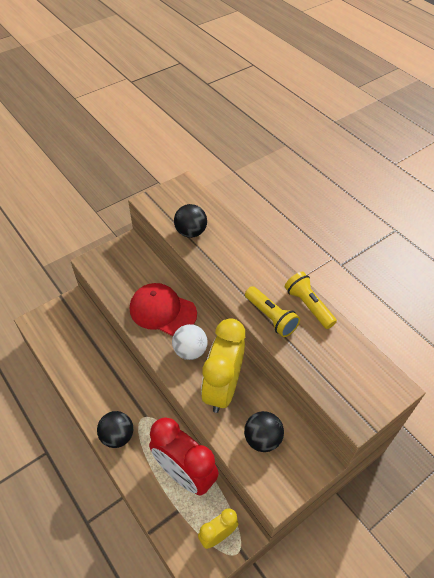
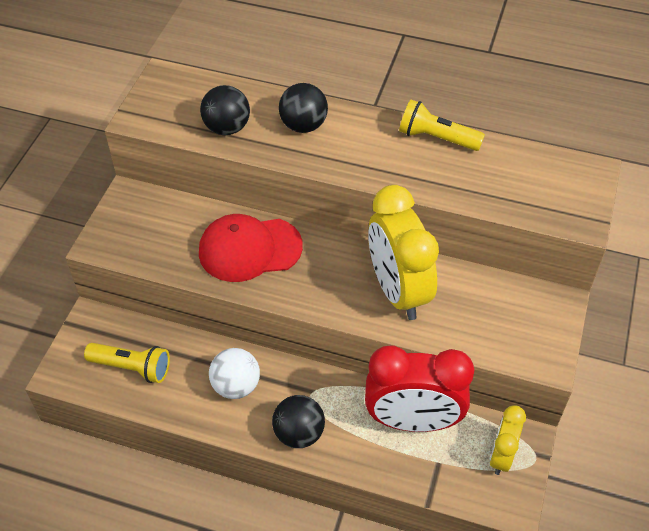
camera: 35 degrees left, 0 degrees up
(190, 351) = (324, 274): white ball -> white ball (236, 386)
(262, 439) = (485, 315): black ball -> black ball (303, 125)
(271, 317) = (408, 172): yellow flashlight -> yellow flashlight (132, 367)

Problem: How many of the lines above hold the word "ball"? Answer with only the number.

Final answer: 2